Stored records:
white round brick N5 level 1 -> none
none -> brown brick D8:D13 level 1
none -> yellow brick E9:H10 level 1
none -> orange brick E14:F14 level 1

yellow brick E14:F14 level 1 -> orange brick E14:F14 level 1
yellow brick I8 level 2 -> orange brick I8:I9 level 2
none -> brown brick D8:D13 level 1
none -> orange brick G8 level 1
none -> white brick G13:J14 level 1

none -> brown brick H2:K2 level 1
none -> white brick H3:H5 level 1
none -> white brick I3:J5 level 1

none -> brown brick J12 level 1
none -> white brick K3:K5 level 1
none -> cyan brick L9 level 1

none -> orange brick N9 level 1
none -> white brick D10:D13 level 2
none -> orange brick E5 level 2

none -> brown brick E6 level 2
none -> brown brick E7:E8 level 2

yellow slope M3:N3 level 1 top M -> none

TASK PROMPT: Across the entries above, how many lines contain "yellow"? Provide only the count.

ANSWER SPACE: 4